* Brief
In the entries below, begin at the line that has "camera: 15 degrees right, 5 degrees up", stop after the line that has "none -> red mushroom [203,51,265,110]", and output those lines exactly with no pictures.

─── Recorded data ───

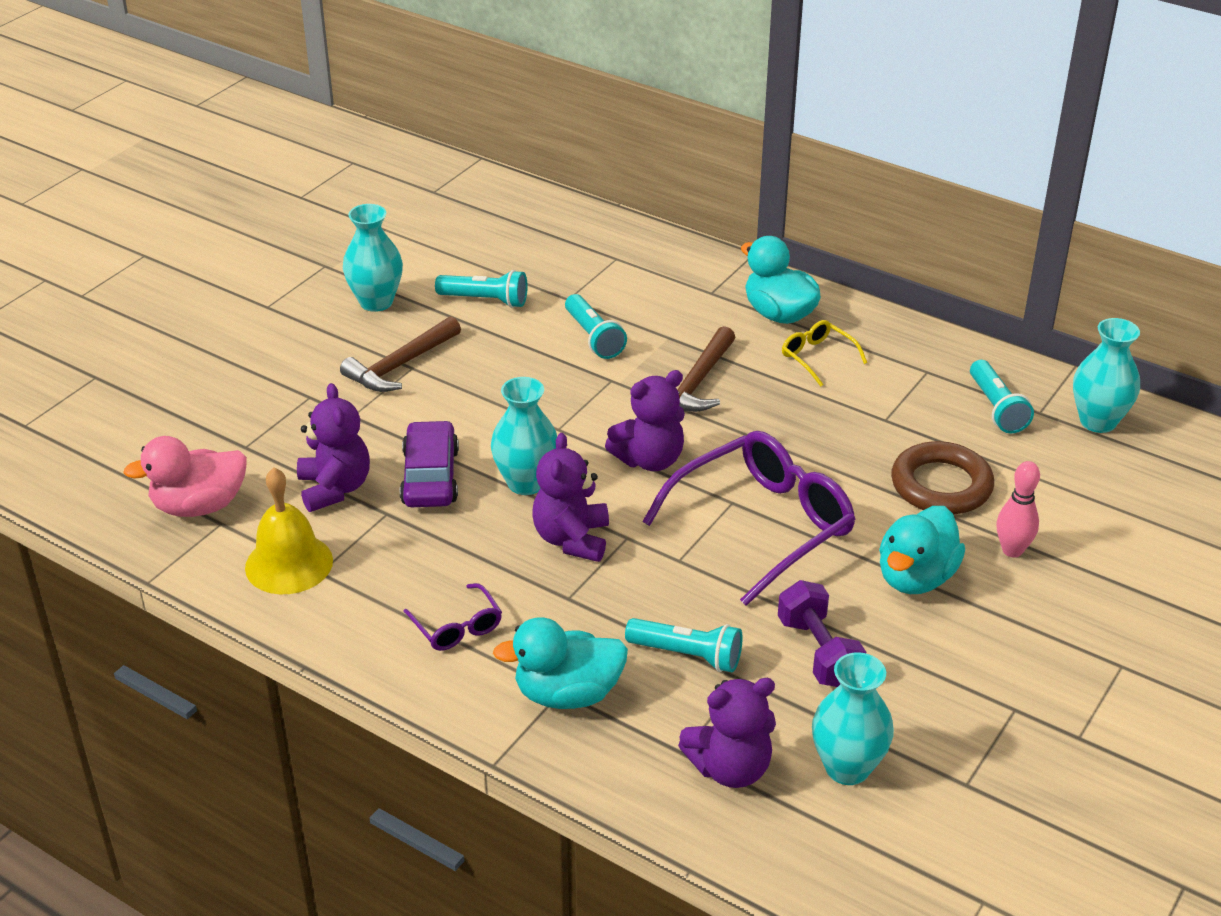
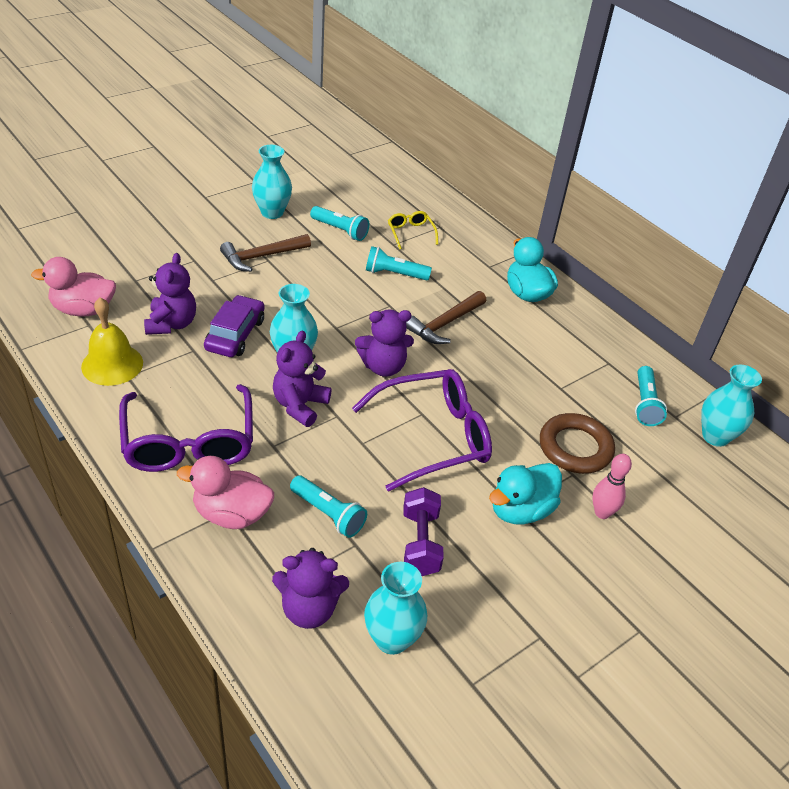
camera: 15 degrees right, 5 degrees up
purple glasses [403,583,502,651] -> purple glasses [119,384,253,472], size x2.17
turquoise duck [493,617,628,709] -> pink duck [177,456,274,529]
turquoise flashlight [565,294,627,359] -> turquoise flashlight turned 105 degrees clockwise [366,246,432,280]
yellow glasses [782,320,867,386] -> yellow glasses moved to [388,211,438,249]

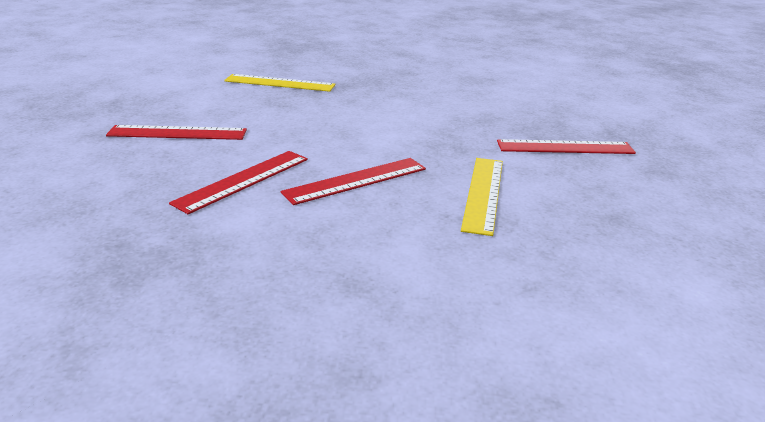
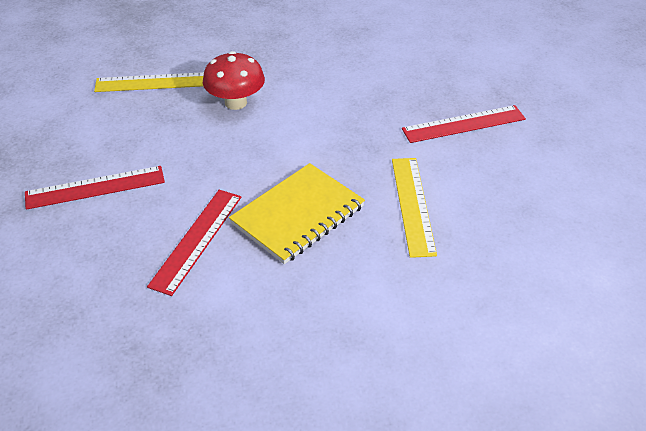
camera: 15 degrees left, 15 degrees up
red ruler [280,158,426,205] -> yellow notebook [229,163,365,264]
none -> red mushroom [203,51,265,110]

───
─── Recorded data ───

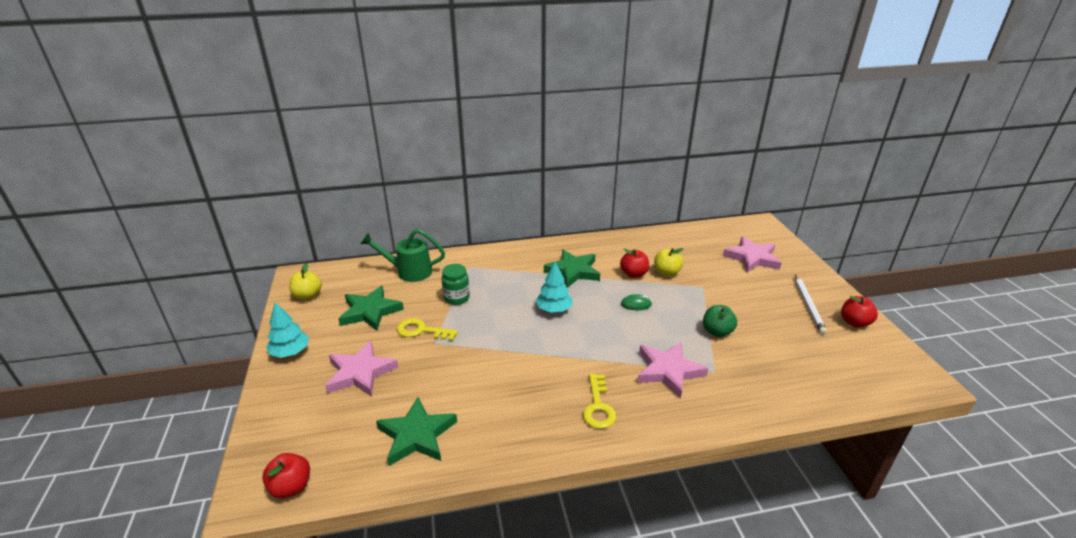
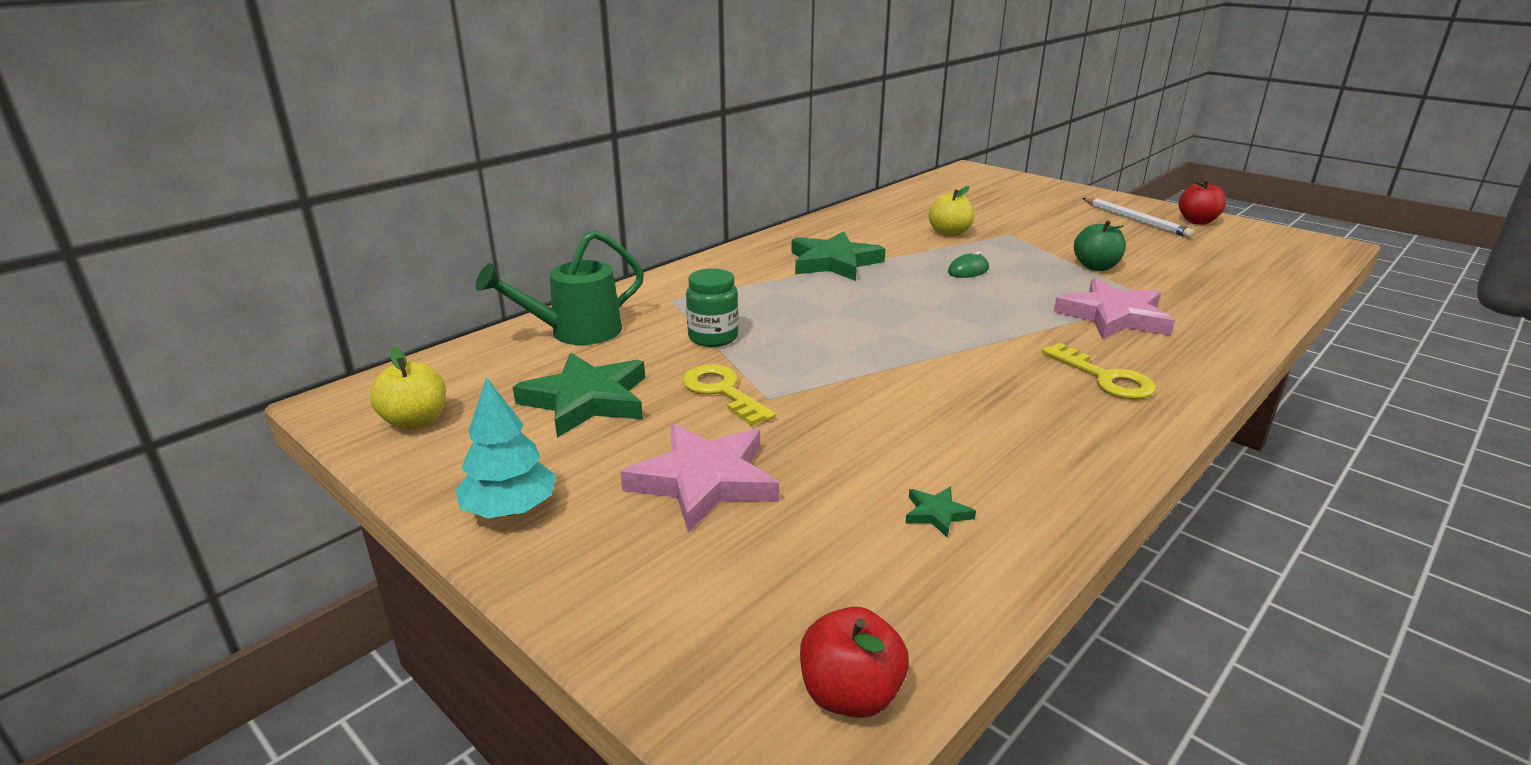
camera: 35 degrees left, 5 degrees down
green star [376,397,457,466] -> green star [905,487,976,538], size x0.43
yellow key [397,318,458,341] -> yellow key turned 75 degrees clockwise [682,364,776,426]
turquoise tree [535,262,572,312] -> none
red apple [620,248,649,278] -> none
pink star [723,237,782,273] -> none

───
─── Recorded data ───

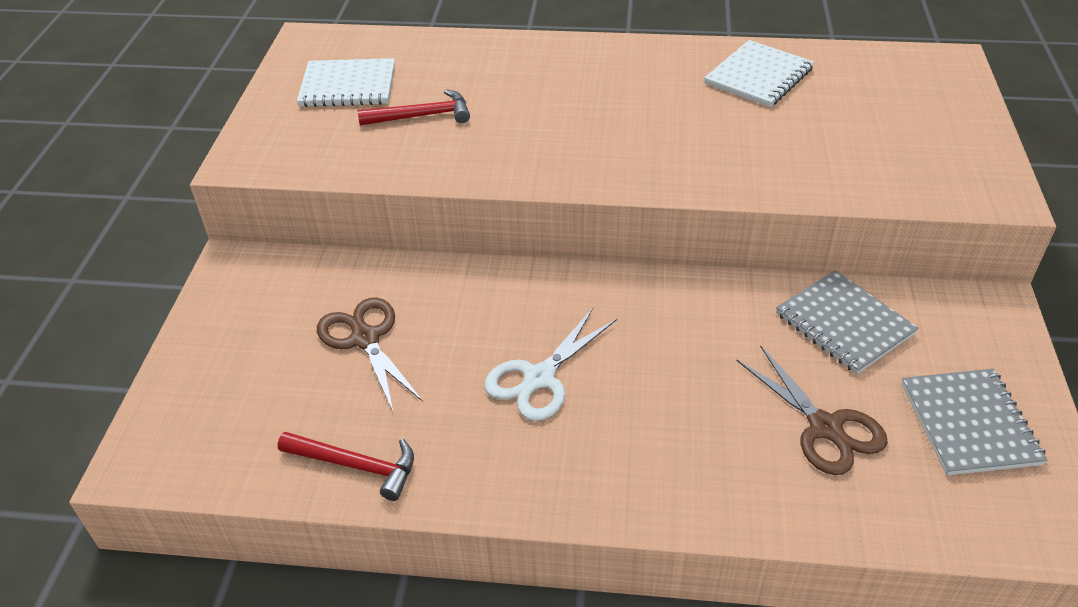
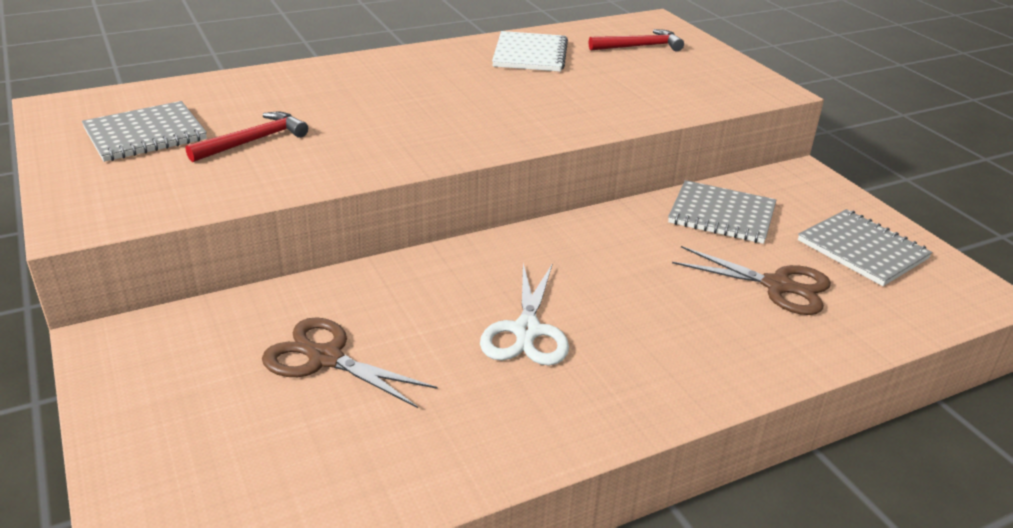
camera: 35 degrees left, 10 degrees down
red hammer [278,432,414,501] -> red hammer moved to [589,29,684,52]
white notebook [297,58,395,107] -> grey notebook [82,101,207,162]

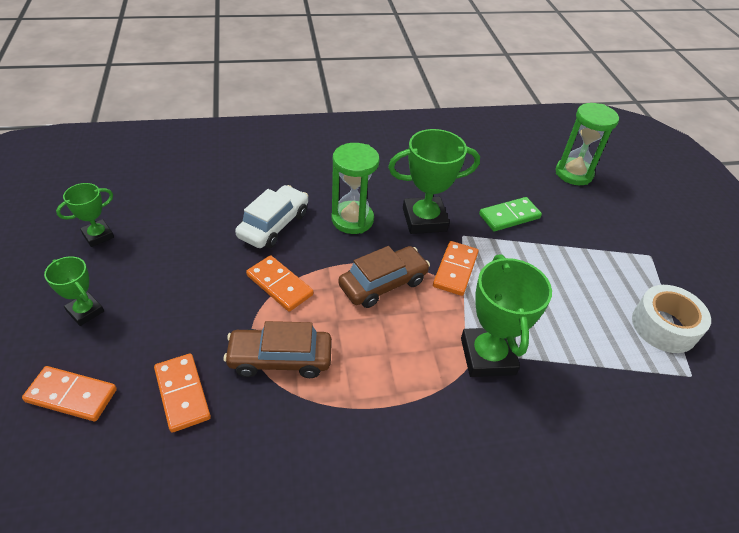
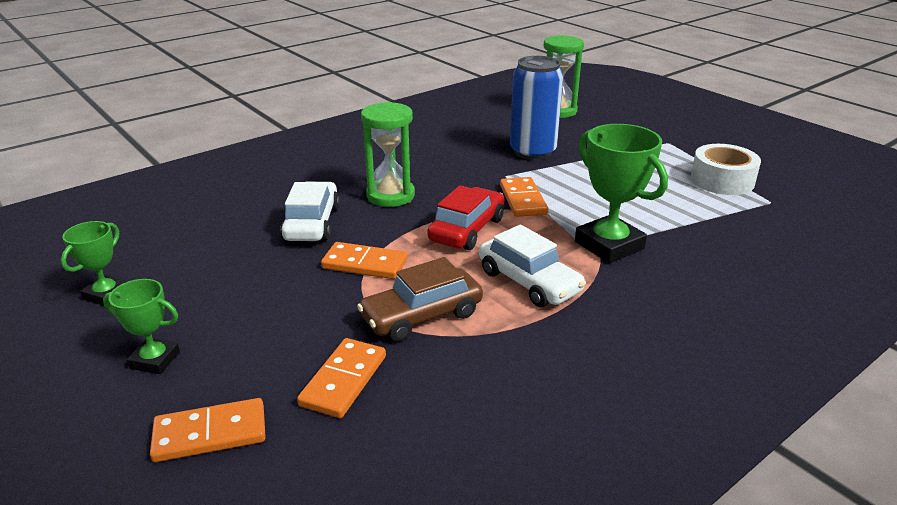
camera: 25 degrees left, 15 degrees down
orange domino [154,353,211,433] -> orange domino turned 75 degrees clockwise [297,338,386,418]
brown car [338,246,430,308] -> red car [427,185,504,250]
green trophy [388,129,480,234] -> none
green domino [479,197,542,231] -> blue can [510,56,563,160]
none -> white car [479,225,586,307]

───

* Response to this exercise
camera: 15 degrees right, 5 degrees up
purple glasses [403,583,502,651] -> purple glasses [119,384,253,472], size x2.17
turquoise duck [493,617,628,709] -> pink duck [177,456,274,529]
turquoise flashlight [565,294,627,359] -> turquoise flashlight turned 105 degrees clockwise [366,246,432,280]
yellow glasses [782,320,867,386] -> yellow glasses moved to [388,211,438,249]

camera: 15 degrees left, 15 degrees up
red ruler [280,158,426,205] -> yellow notebook [229,163,365,264]
none -> red mushroom [203,51,265,110]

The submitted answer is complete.